GOAL OF THE EXERCISE:
Write out, from the entries below, exactly the lines that run between the lines holding "white brick B2:C2" and "white round brick H7", inclusive, and stop there.
**** PROVIDED RECORDS ****
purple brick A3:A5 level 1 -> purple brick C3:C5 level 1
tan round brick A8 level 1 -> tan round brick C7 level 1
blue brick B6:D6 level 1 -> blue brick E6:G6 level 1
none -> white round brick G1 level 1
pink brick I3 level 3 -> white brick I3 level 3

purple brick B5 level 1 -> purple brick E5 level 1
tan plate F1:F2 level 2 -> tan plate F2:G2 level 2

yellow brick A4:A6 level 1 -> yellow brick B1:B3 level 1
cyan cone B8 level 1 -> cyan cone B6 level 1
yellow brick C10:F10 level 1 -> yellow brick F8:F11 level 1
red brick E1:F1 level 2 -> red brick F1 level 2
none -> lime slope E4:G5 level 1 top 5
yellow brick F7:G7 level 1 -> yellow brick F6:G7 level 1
****
**** PROVIDED RECORDS ****
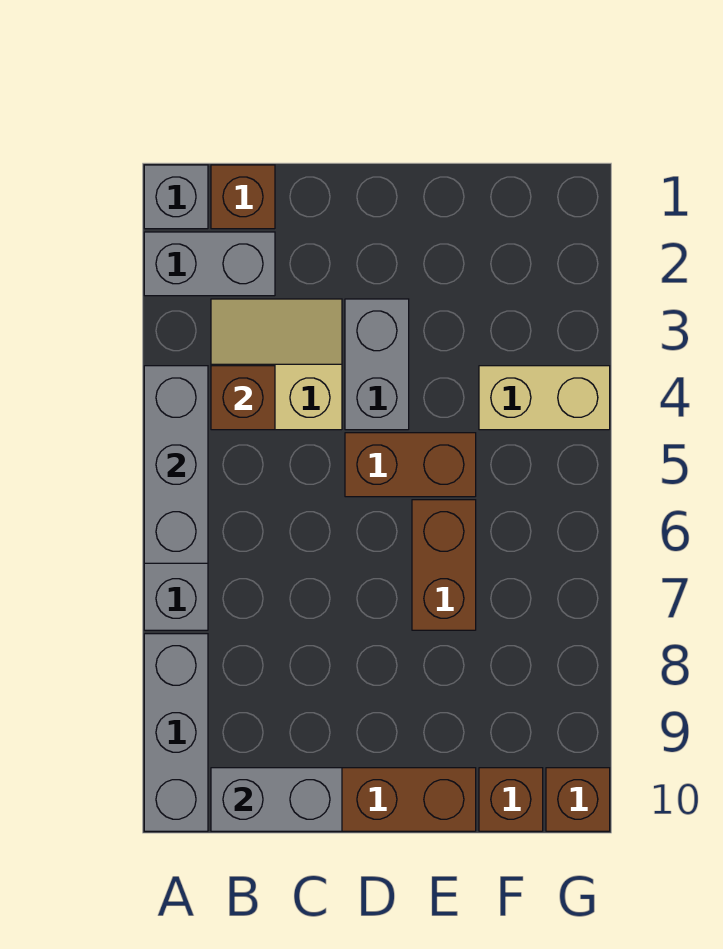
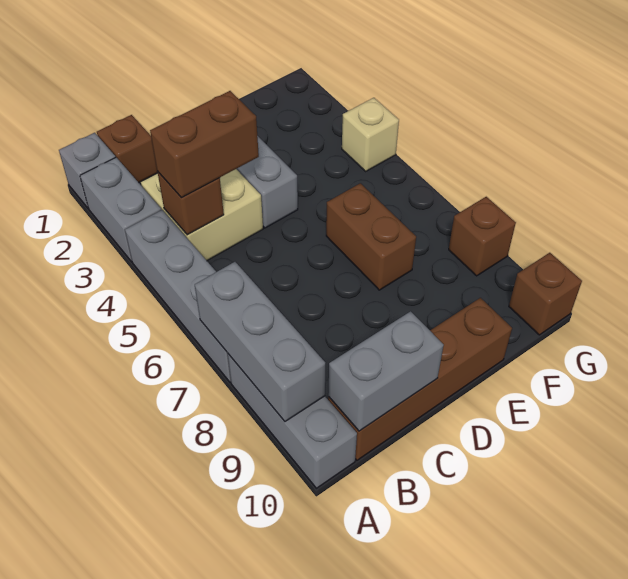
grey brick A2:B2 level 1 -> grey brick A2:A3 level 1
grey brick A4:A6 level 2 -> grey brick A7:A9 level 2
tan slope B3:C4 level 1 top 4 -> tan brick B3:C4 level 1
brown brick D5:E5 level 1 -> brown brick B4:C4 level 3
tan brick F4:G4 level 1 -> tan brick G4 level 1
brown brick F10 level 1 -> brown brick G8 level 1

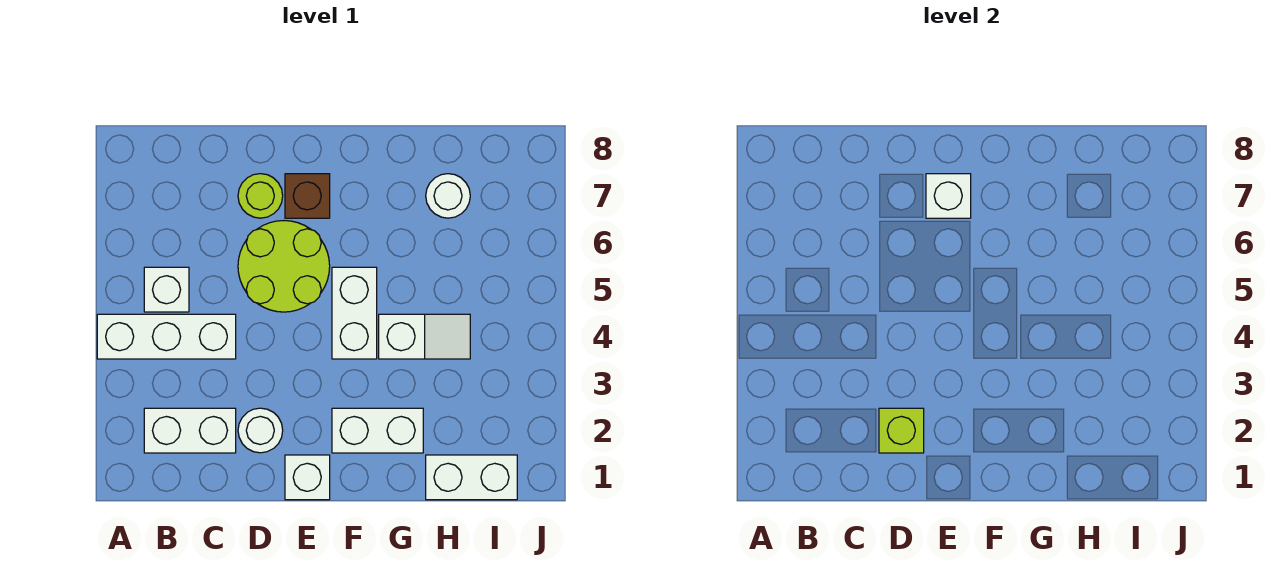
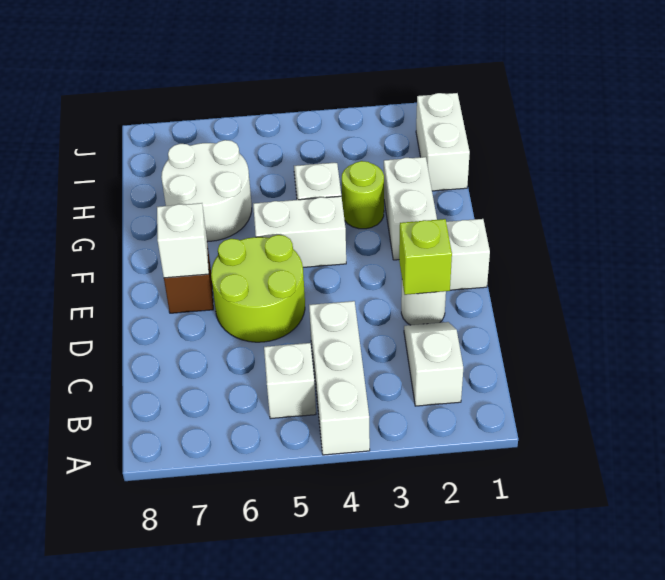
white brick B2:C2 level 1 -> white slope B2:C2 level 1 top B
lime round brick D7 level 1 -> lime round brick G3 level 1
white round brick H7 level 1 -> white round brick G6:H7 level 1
****
ANSWER:
white brick B2:C2 level 1 -> white slope B2:C2 level 1 top B
lime round brick D7 level 1 -> lime round brick G3 level 1
white round brick H7 level 1 -> white round brick G6:H7 level 1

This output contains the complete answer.